■ What to produce ■
Every line in the records below between the one holding "U1: XNOR (in" and the one holding "D2: diode 1N4001", inclusive, is to be set down exactly; all other lines are to be left out.

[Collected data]
= Beginning of Section =

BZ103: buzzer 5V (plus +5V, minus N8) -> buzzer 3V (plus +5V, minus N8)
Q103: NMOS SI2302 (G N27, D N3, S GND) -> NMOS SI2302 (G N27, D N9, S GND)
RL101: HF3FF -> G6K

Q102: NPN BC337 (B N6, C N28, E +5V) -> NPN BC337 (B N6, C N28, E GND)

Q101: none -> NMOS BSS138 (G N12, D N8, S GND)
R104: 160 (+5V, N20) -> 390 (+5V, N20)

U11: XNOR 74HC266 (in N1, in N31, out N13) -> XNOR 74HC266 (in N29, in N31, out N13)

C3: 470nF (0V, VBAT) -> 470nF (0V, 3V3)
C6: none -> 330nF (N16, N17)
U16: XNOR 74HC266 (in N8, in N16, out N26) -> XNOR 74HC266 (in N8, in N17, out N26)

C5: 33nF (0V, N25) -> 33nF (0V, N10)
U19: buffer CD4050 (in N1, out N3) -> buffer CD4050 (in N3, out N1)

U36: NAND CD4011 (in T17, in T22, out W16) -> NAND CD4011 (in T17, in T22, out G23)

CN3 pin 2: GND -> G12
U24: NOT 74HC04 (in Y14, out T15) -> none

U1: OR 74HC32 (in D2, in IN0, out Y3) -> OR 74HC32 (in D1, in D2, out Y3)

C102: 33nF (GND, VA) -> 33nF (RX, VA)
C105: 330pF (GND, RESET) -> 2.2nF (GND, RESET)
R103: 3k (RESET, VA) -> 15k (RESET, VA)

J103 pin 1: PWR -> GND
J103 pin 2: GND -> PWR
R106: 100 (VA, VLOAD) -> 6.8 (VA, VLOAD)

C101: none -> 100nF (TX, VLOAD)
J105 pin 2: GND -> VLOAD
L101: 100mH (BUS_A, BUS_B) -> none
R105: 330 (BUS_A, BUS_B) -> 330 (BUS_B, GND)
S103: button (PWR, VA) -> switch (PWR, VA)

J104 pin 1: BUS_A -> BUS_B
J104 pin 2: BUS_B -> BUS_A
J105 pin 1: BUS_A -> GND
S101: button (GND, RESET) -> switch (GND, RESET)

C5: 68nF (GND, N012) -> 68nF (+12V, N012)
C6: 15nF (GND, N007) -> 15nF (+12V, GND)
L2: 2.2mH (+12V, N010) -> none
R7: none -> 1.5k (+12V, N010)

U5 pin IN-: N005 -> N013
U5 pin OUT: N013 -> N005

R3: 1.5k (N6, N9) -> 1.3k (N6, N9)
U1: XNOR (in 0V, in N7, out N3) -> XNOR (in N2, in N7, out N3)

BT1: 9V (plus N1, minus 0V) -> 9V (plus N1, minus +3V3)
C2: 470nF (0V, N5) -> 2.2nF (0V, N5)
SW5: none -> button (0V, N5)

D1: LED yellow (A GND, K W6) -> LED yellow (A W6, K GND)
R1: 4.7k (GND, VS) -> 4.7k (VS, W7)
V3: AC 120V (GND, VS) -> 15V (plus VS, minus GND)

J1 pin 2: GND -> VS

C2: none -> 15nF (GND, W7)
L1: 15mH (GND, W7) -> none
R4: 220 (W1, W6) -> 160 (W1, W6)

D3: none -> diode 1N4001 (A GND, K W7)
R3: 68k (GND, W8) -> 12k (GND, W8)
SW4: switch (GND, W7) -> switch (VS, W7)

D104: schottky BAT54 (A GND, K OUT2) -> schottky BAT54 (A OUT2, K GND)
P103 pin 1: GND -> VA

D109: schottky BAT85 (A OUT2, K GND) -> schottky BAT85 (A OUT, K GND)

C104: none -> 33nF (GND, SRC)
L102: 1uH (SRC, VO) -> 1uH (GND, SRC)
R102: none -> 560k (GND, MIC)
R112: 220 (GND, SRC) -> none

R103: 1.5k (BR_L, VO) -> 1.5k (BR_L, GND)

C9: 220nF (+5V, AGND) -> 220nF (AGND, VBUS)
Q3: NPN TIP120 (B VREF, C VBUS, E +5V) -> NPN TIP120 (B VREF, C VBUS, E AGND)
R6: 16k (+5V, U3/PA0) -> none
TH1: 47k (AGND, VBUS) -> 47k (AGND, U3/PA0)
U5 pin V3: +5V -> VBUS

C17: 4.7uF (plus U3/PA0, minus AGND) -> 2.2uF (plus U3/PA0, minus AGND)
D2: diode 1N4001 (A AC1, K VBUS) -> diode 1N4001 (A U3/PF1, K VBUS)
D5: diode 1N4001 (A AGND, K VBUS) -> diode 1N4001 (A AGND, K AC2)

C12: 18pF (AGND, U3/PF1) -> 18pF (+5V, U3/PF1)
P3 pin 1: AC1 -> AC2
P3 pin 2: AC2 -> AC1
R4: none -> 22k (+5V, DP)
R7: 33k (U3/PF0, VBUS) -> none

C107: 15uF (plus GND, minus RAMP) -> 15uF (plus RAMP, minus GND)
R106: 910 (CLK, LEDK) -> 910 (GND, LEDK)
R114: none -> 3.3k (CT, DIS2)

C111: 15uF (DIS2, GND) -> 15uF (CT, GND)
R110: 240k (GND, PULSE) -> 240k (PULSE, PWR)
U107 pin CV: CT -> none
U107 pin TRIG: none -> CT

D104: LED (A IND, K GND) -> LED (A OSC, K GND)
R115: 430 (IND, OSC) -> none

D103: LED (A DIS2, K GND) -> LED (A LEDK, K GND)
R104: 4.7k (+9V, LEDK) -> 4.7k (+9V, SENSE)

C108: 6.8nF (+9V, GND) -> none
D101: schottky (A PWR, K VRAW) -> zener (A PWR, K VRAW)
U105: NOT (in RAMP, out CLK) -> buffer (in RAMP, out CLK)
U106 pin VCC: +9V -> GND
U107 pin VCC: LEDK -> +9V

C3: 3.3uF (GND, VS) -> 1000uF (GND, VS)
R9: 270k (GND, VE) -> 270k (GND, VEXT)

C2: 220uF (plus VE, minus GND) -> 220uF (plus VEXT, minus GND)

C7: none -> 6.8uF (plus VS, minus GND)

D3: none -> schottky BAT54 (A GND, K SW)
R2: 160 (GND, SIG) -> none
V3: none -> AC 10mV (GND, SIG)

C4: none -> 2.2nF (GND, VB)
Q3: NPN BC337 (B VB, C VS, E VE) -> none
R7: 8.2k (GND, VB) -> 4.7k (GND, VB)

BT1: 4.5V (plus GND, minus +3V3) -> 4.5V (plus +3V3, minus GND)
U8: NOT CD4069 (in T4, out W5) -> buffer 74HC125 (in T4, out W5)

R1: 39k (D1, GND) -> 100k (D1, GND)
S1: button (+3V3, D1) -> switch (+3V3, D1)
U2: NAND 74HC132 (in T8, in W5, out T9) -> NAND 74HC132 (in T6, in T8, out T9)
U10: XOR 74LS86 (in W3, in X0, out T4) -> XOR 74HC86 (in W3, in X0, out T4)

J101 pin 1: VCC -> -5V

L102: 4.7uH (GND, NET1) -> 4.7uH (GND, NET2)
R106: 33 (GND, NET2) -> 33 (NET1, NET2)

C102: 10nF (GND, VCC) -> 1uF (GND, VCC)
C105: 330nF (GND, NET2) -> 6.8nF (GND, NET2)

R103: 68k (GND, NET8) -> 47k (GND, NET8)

= End of Section =

■ Reply to the exercise ■
U1: XNOR (in 0V, in N7, out N3) -> XNOR (in N2, in N7, out N3)

BT1: 9V (plus N1, minus 0V) -> 9V (plus N1, minus +3V3)
C2: 470nF (0V, N5) -> 2.2nF (0V, N5)
SW5: none -> button (0V, N5)

D1: LED yellow (A GND, K W6) -> LED yellow (A W6, K GND)
R1: 4.7k (GND, VS) -> 4.7k (VS, W7)
V3: AC 120V (GND, VS) -> 15V (plus VS, minus GND)

J1 pin 2: GND -> VS

C2: none -> 15nF (GND, W7)
L1: 15mH (GND, W7) -> none
R4: 220 (W1, W6) -> 160 (W1, W6)

D3: none -> diode 1N4001 (A GND, K W7)
R3: 68k (GND, W8) -> 12k (GND, W8)
SW4: switch (GND, W7) -> switch (VS, W7)

D104: schottky BAT54 (A GND, K OUT2) -> schottky BAT54 (A OUT2, K GND)
P103 pin 1: GND -> VA

D109: schottky BAT85 (A OUT2, K GND) -> schottky BAT85 (A OUT, K GND)

C104: none -> 33nF (GND, SRC)
L102: 1uH (SRC, VO) -> 1uH (GND, SRC)
R102: none -> 560k (GND, MIC)
R112: 220 (GND, SRC) -> none

R103: 1.5k (BR_L, VO) -> 1.5k (BR_L, GND)

C9: 220nF (+5V, AGND) -> 220nF (AGND, VBUS)
Q3: NPN TIP120 (B VREF, C VBUS, E +5V) -> NPN TIP120 (B VREF, C VBUS, E AGND)
R6: 16k (+5V, U3/PA0) -> none
TH1: 47k (AGND, VBUS) -> 47k (AGND, U3/PA0)
U5 pin V3: +5V -> VBUS

C17: 4.7uF (plus U3/PA0, minus AGND) -> 2.2uF (plus U3/PA0, minus AGND)
D2: diode 1N4001 (A AC1, K VBUS) -> diode 1N4001 (A U3/PF1, K VBUS)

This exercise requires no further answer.